**SUPPLIED MATERIAL:**
----

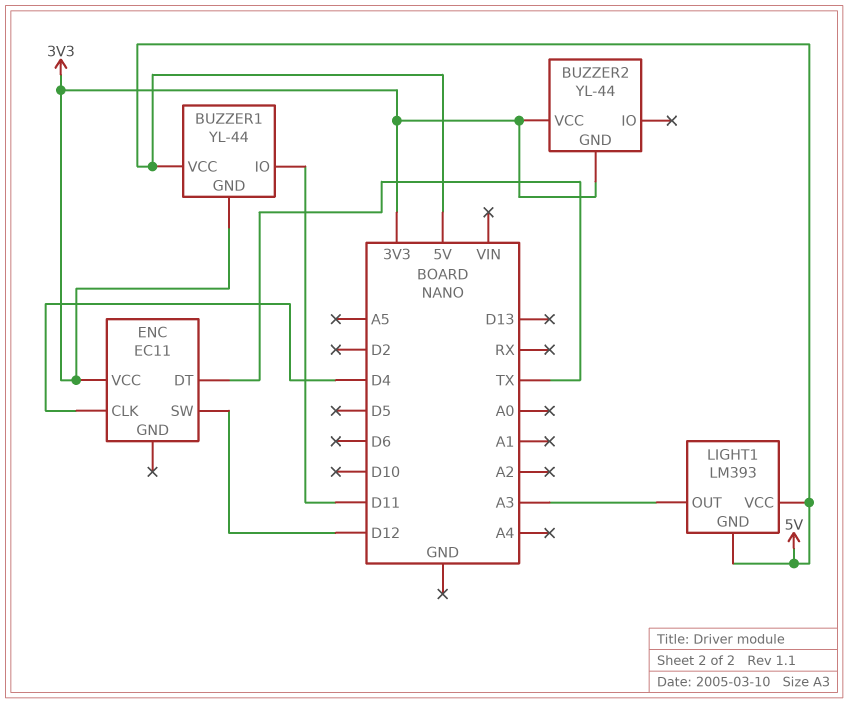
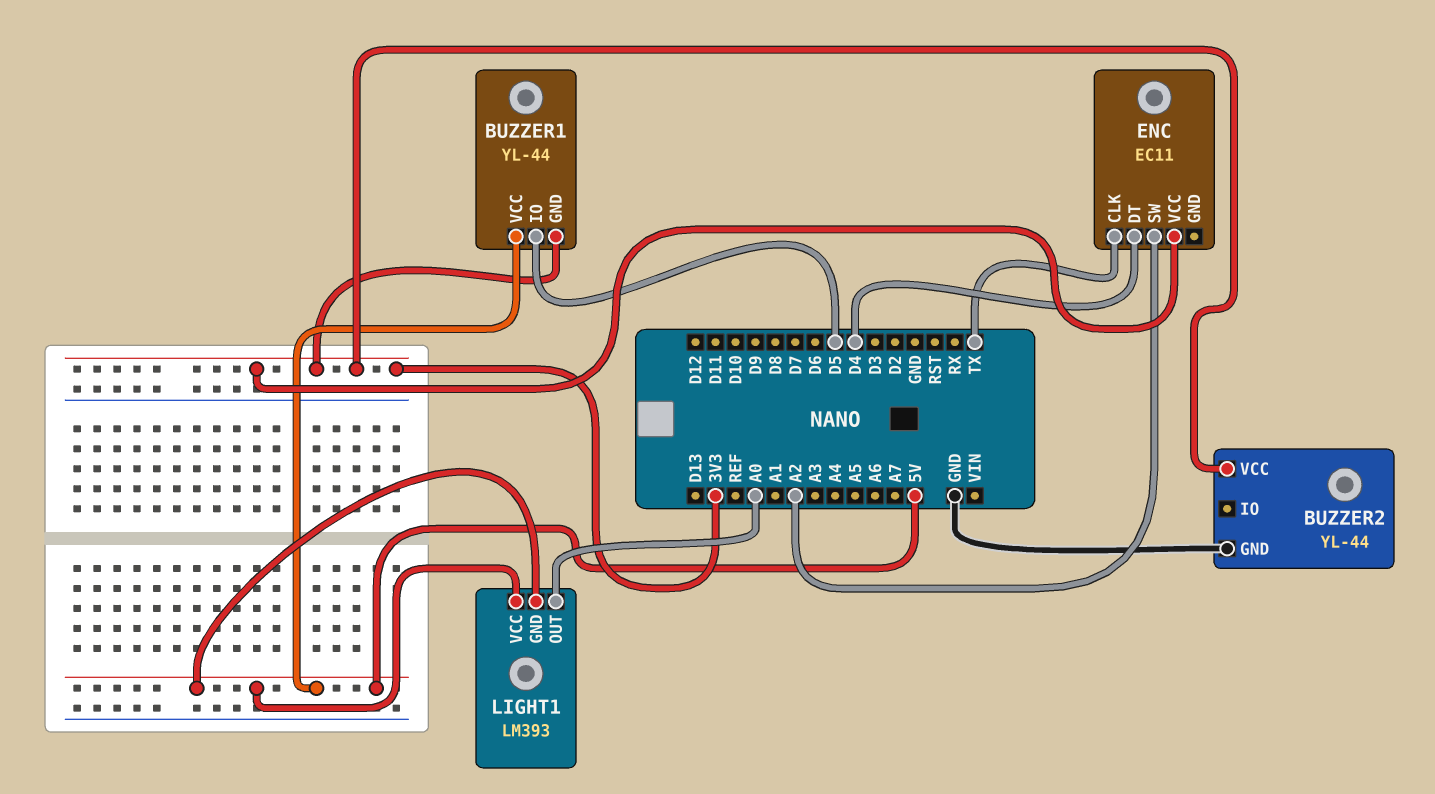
BUZZER1 pin IO: D11 -> D5
BUZZER2 pin GND: 3V3 -> GND
ENC pin CLK: D4 -> TX
ENC pin DT: TX -> D4
ENC pin SW: D12 -> A2
LIGHT1 pin OUT: A3 -> A0

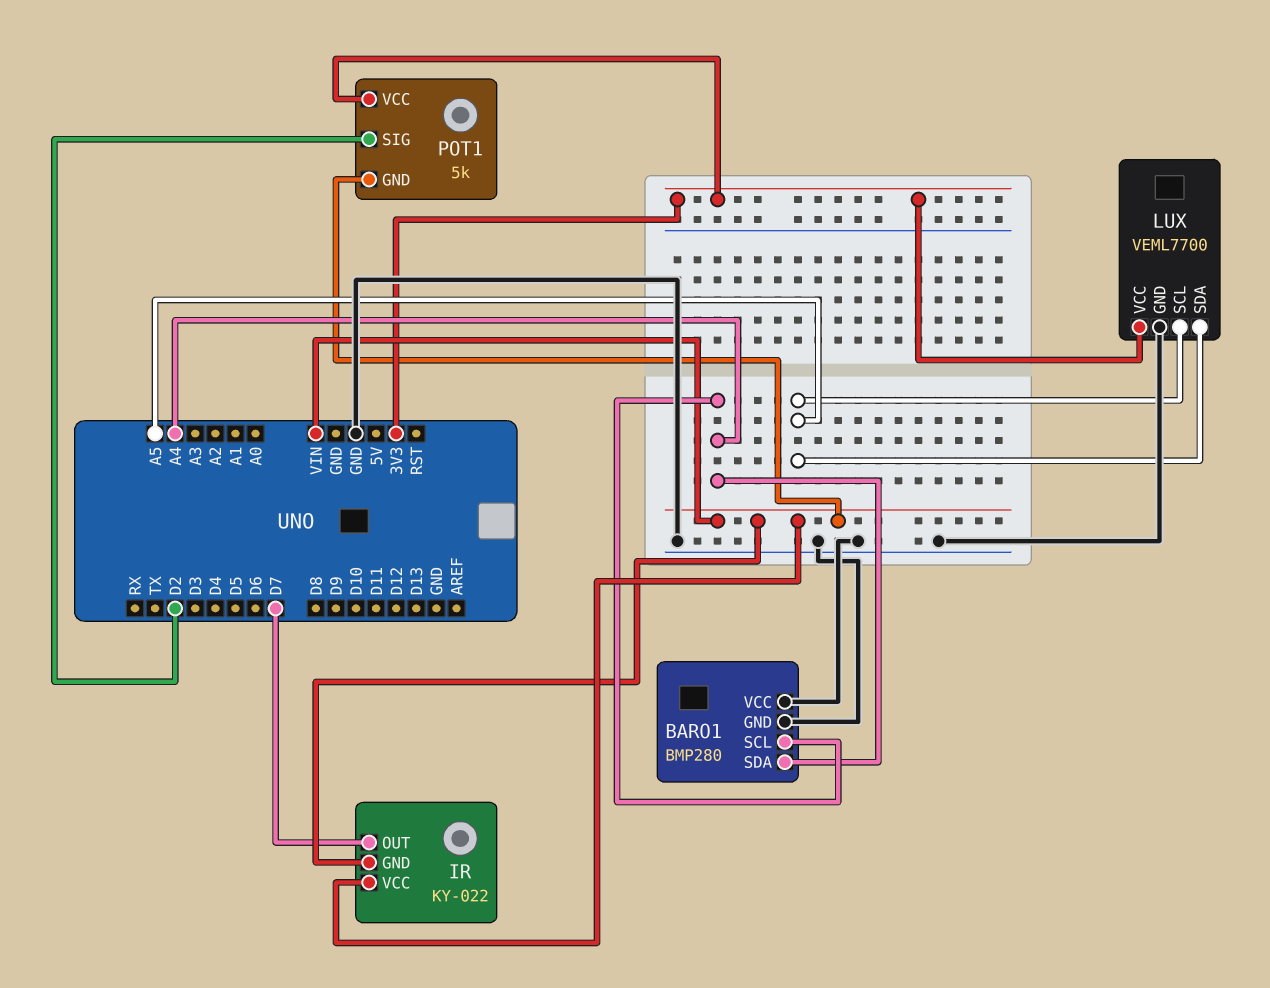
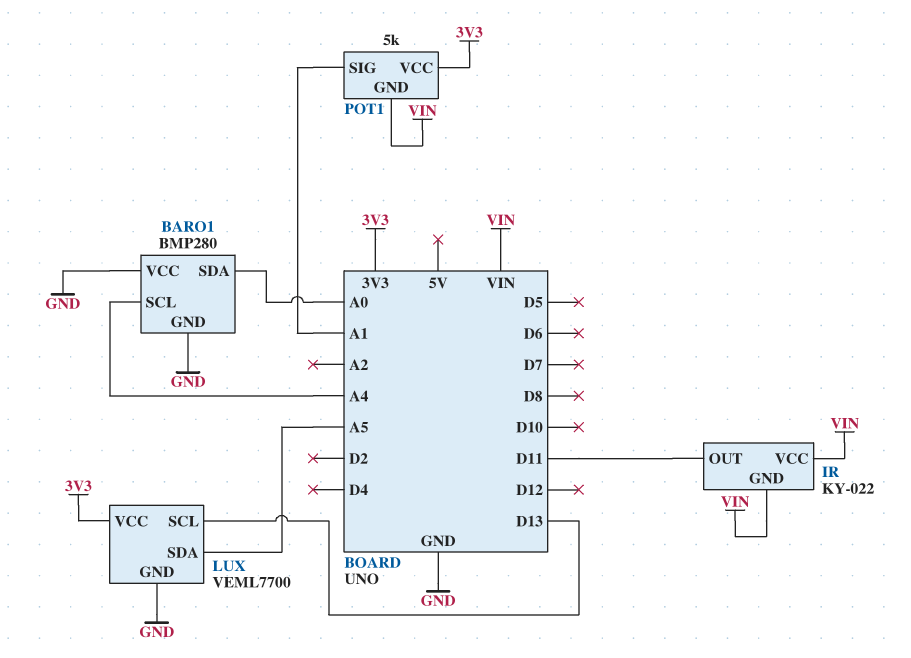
BARO1 pin SDA: A4 -> A0
IR pin OUT: D7 -> D11
LUX pin SCL: A5 -> D13
POT1 pin SIG: D2 -> A1

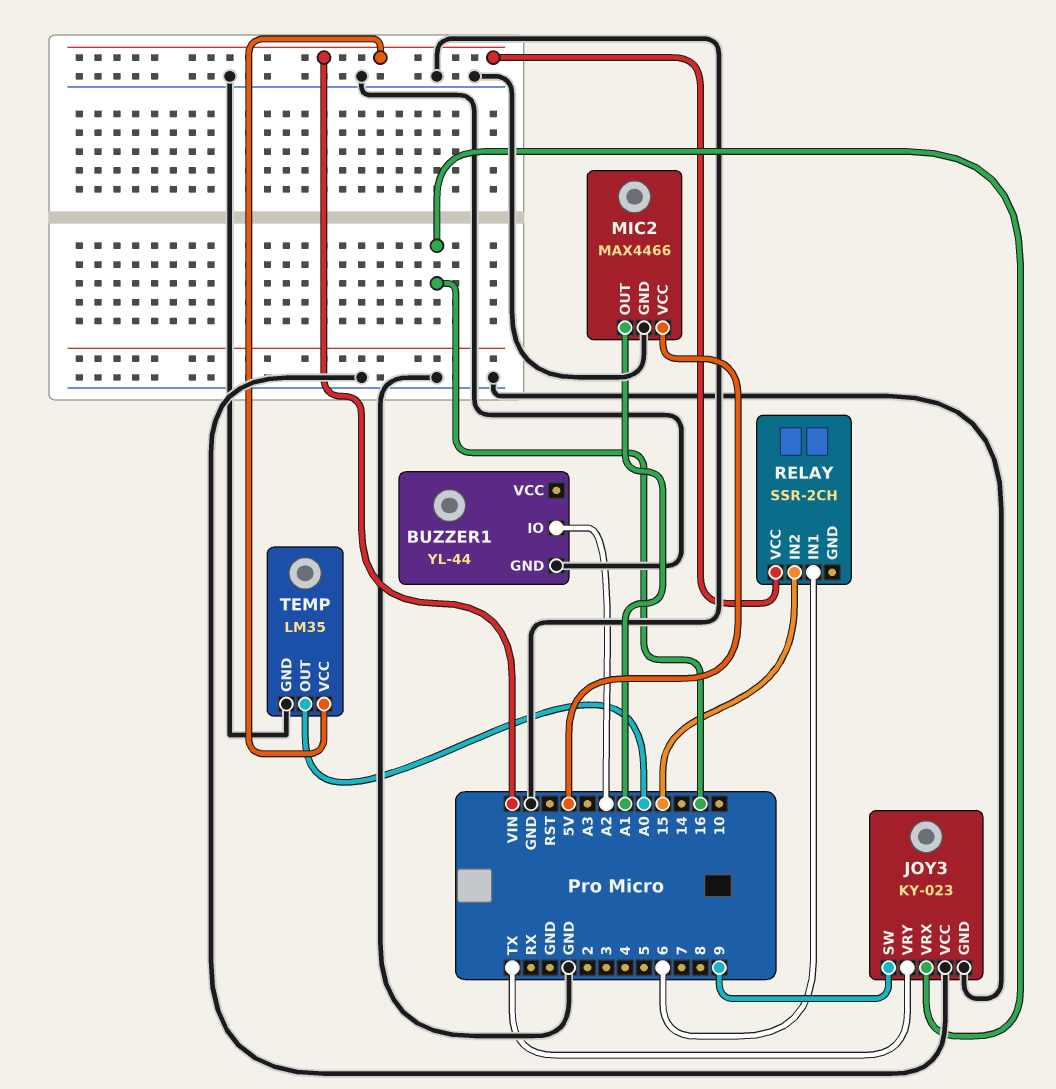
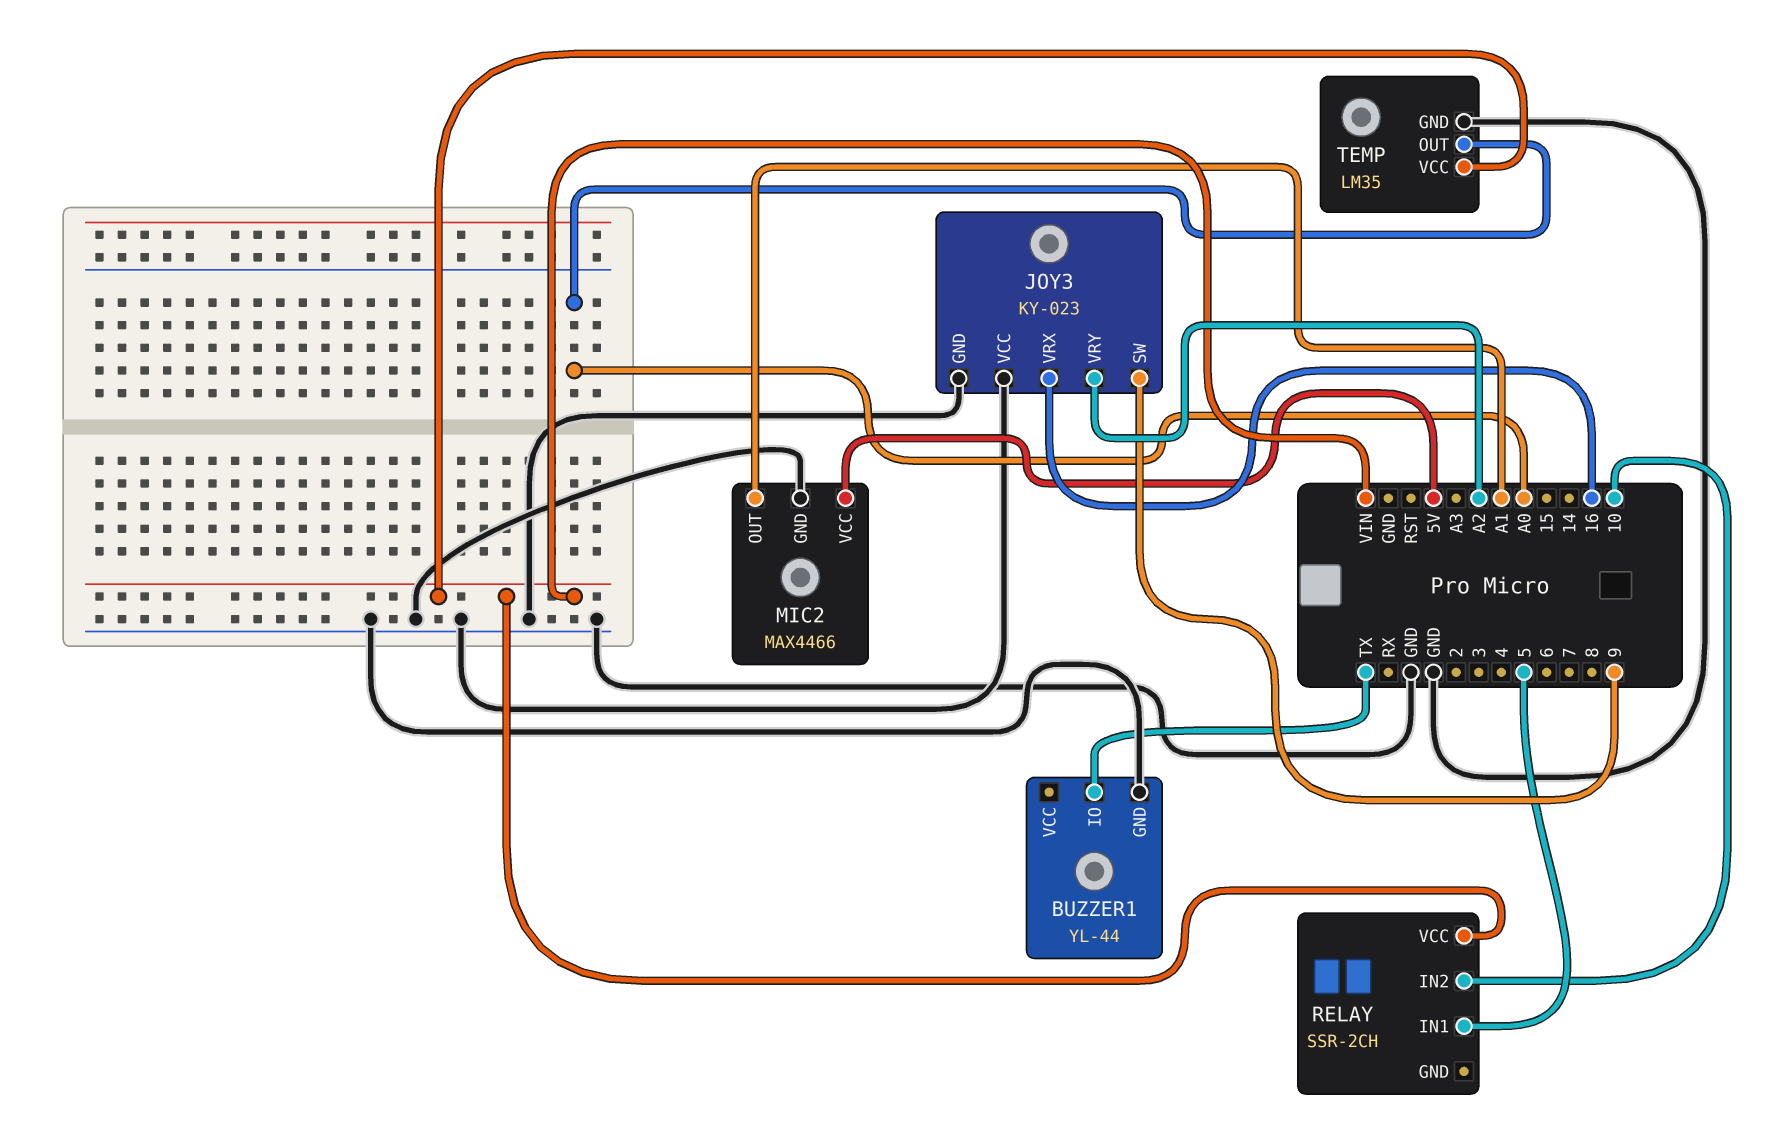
BUZZER1 pin IO: A2 -> TX
JOY3 pin VRY: TX -> A2
RELAY pin IN1: 6 -> 5
RELAY pin IN2: 15 -> 10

----

Repeat every record above exactly. Omit the pictures.

**REPLY TO THE EXERCISE:**
BUZZER1 pin IO: D11 -> D5
BUZZER2 pin GND: 3V3 -> GND
ENC pin CLK: D4 -> TX
ENC pin DT: TX -> D4
ENC pin SW: D12 -> A2
LIGHT1 pin OUT: A3 -> A0

BARO1 pin SDA: A4 -> A0
IR pin OUT: D7 -> D11
LUX pin SCL: A5 -> D13
POT1 pin SIG: D2 -> A1

BUZZER1 pin IO: A2 -> TX
JOY3 pin VRY: TX -> A2
RELAY pin IN1: 6 -> 5
RELAY pin IN2: 15 -> 10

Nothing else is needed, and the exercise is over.